Arrange every line of the material below as a numbered list, omitting blank lines and leaving the pictures out of the answer.

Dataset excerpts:
────────

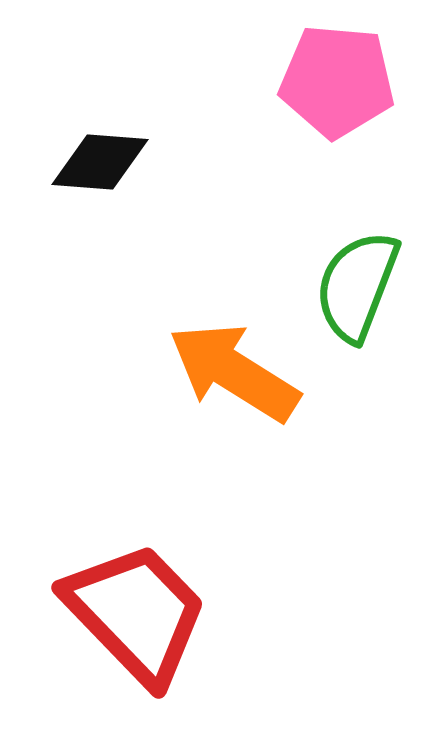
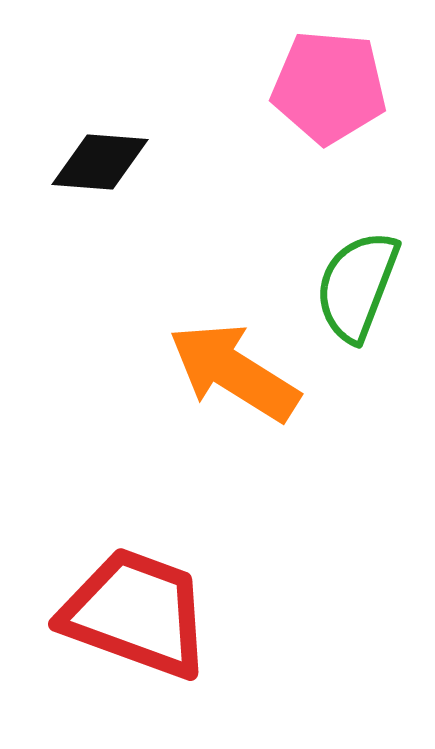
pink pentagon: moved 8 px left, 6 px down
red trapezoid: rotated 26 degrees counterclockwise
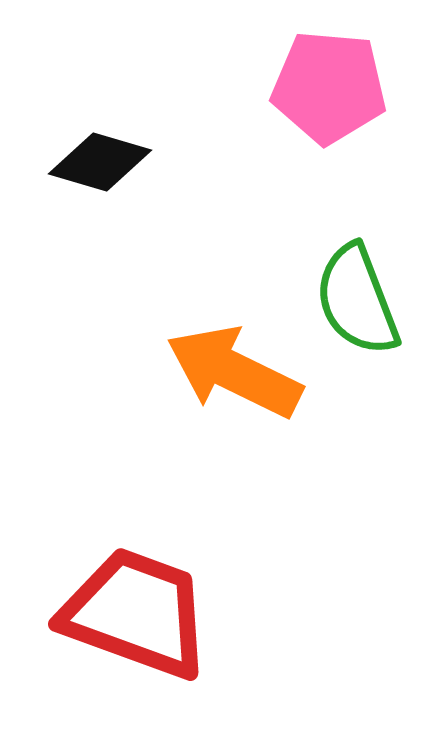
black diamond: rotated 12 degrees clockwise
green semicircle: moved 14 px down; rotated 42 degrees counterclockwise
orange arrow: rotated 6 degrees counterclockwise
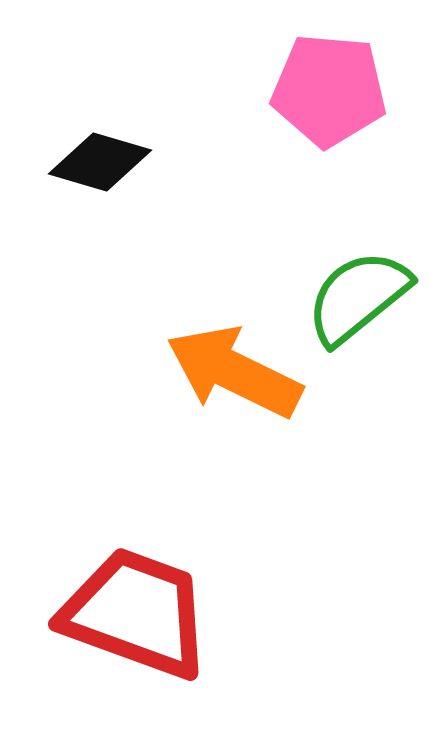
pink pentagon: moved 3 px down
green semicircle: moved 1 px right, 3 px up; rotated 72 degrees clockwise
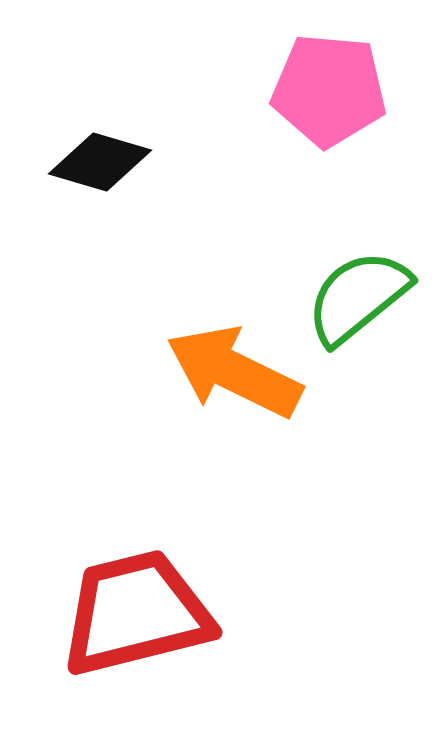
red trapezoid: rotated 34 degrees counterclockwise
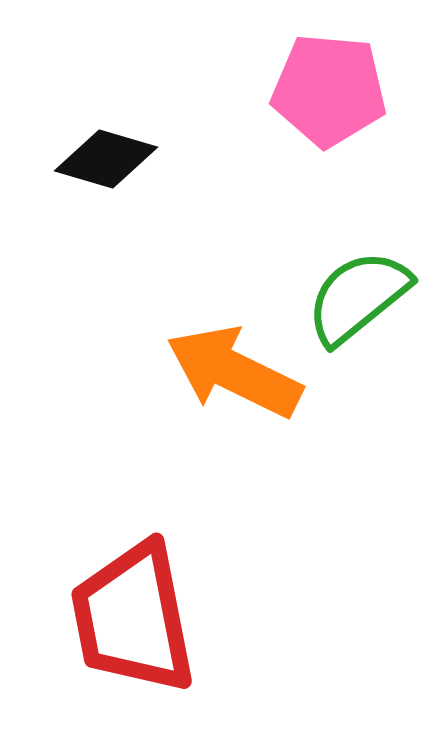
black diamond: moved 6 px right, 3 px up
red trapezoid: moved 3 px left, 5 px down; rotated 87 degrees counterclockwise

────────

- **Exercise result**:
1. pink pentagon: moved 8 px left, 6 px down
2. red trapezoid: rotated 26 degrees counterclockwise
3. black diamond: rotated 12 degrees clockwise
4. green semicircle: moved 14 px down; rotated 42 degrees counterclockwise
5. orange arrow: rotated 6 degrees counterclockwise
6. pink pentagon: moved 3 px down
7. green semicircle: moved 1 px right, 3 px up; rotated 72 degrees clockwise
8. red trapezoid: rotated 34 degrees counterclockwise
9. black diamond: moved 6 px right, 3 px up
10. red trapezoid: moved 3 px left, 5 px down; rotated 87 degrees counterclockwise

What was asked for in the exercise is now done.